-- Records supplied --
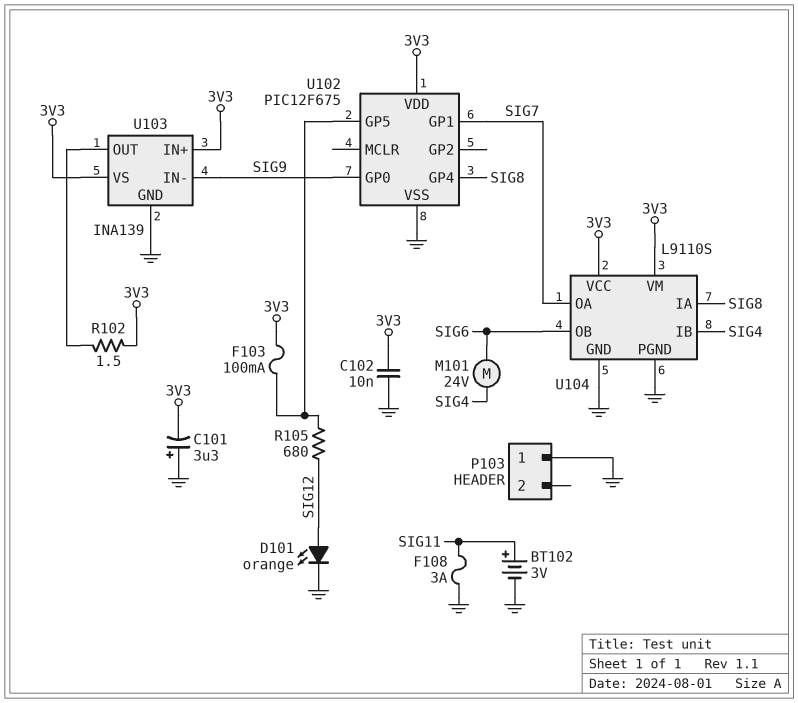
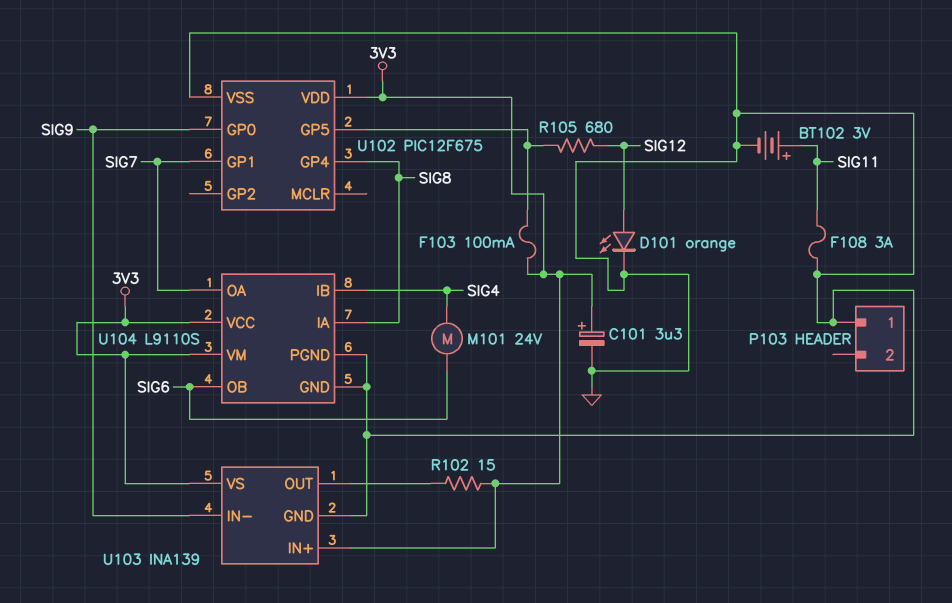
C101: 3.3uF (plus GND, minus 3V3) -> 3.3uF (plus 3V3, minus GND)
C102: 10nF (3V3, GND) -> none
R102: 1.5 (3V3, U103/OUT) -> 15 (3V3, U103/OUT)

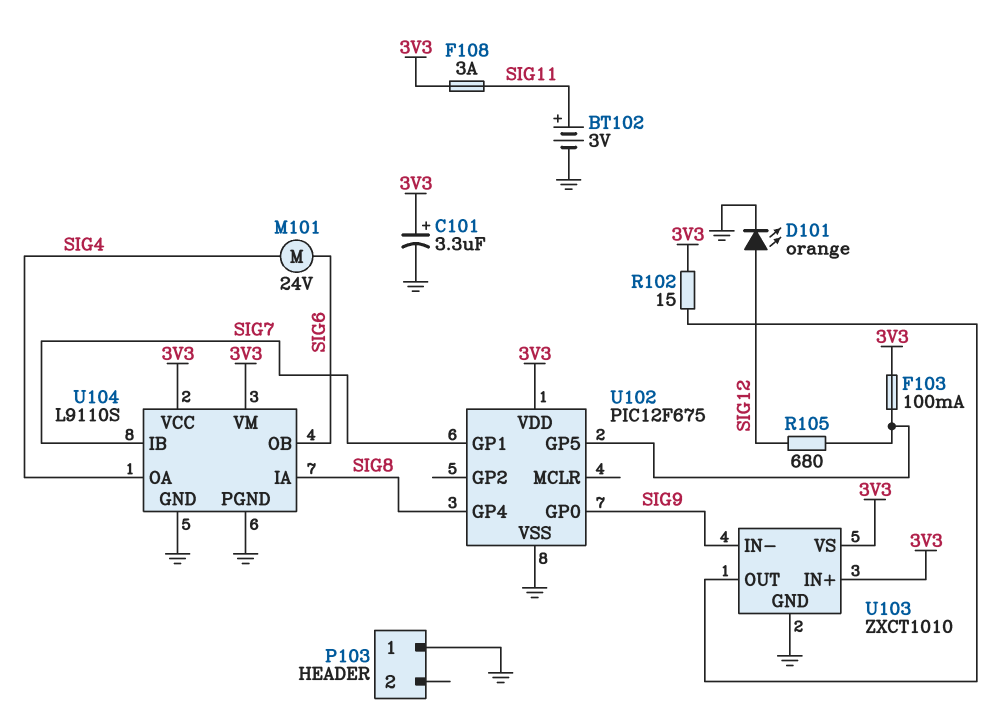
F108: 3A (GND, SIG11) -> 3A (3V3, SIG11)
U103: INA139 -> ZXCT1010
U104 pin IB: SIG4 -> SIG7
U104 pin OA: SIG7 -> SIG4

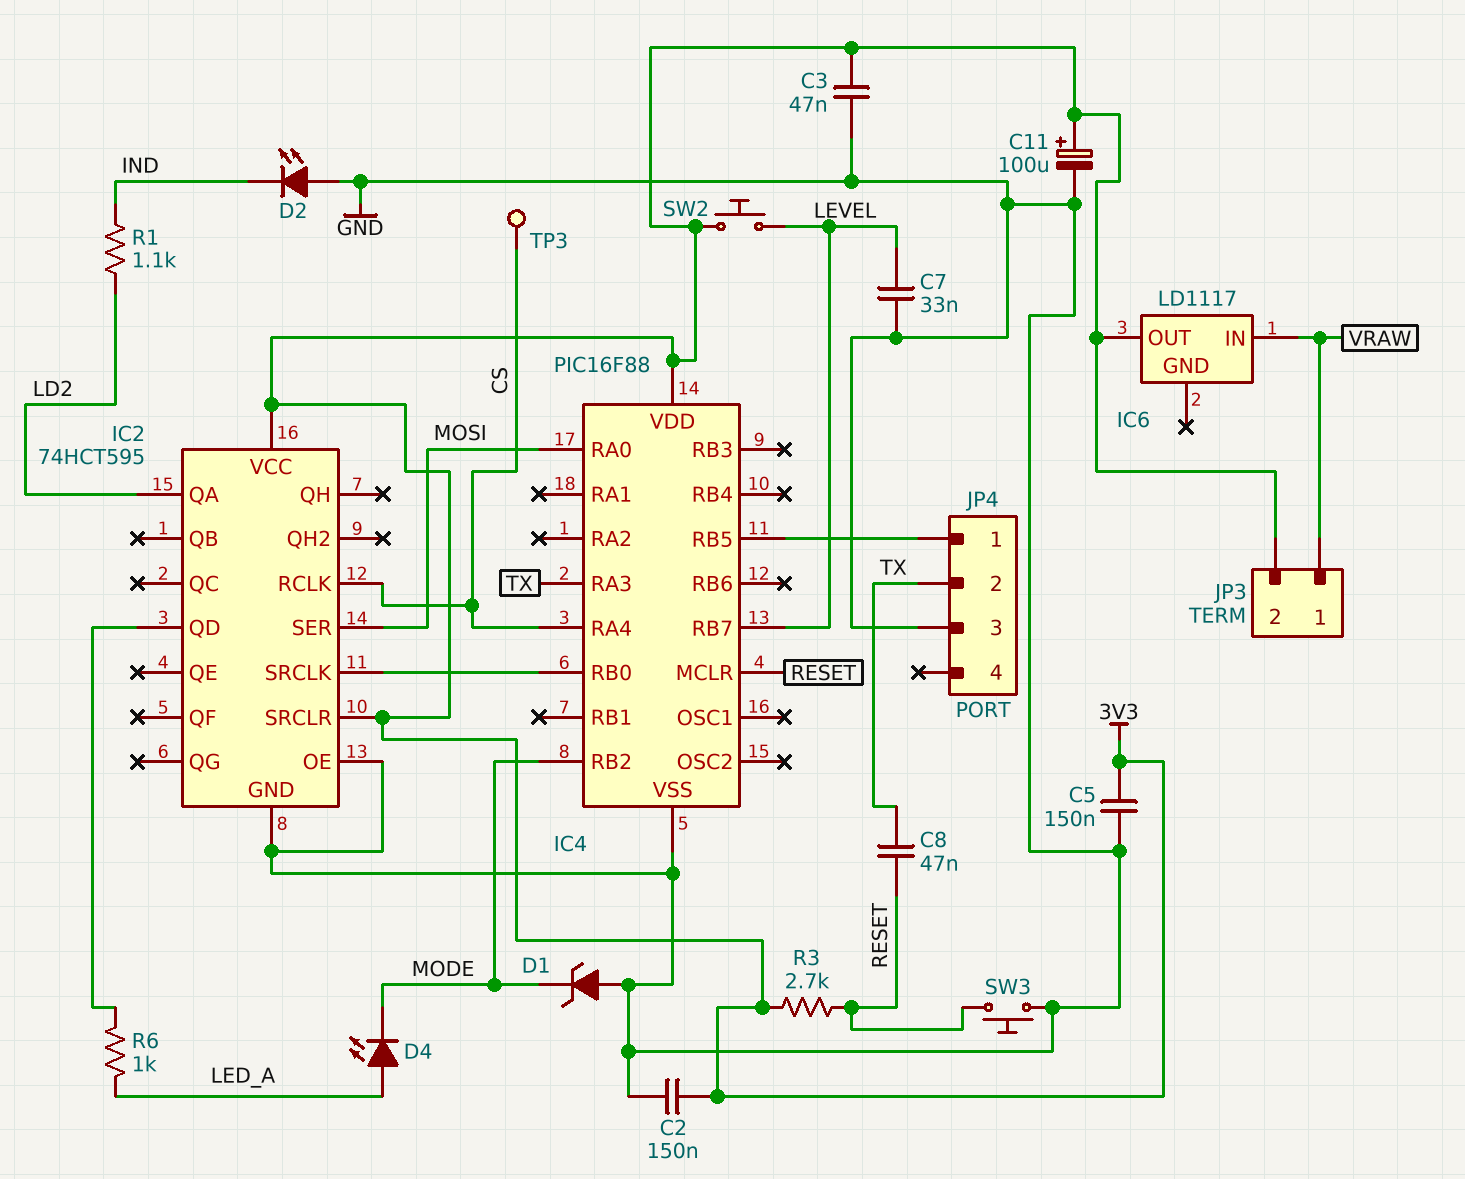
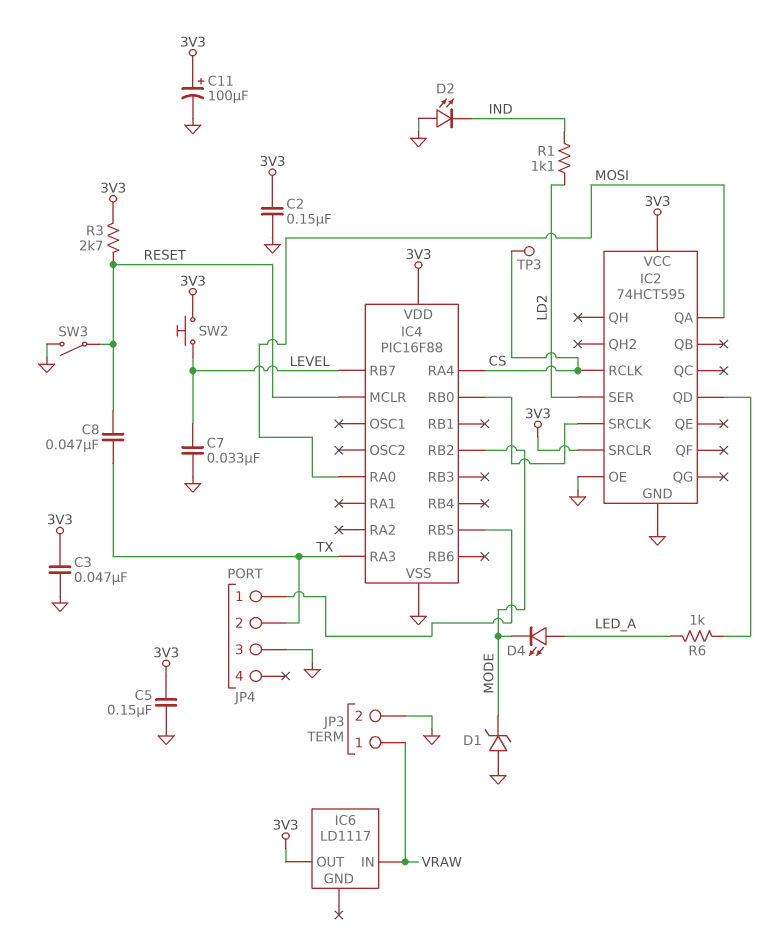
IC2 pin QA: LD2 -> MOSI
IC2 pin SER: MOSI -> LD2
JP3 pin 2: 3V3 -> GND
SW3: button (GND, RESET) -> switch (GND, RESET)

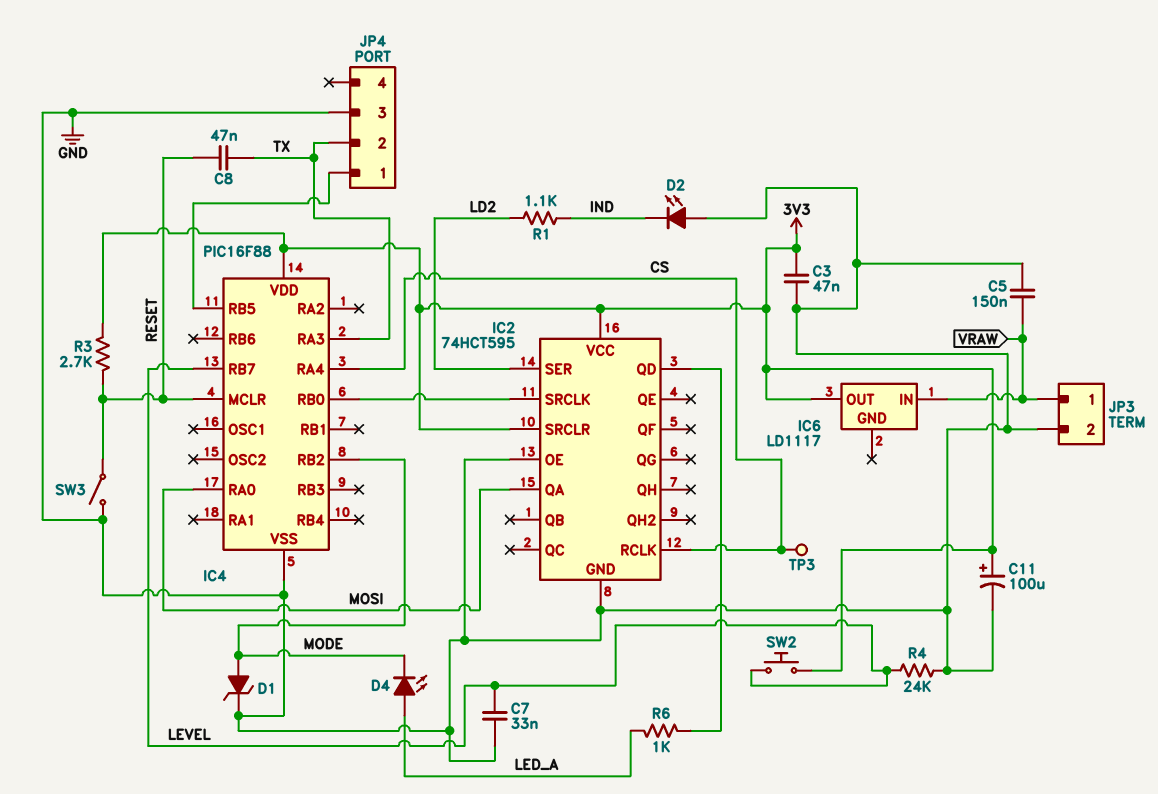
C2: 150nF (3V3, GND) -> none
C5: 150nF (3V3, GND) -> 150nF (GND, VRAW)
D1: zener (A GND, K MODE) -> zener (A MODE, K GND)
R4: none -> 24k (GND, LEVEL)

-- Assigned task --
Could you retype exactly the lines running from the one with "U104 pin IB: SIG4 -> SIG7" to the end of the material above, pictures omitted?

-- Output for this task --
U104 pin IB: SIG4 -> SIG7
U104 pin OA: SIG7 -> SIG4

IC2 pin QA: LD2 -> MOSI
IC2 pin SER: MOSI -> LD2
JP3 pin 2: 3V3 -> GND
SW3: button (GND, RESET) -> switch (GND, RESET)

C2: 150nF (3V3, GND) -> none
C5: 150nF (3V3, GND) -> 150nF (GND, VRAW)
D1: zener (A GND, K MODE) -> zener (A MODE, K GND)
R4: none -> 24k (GND, LEVEL)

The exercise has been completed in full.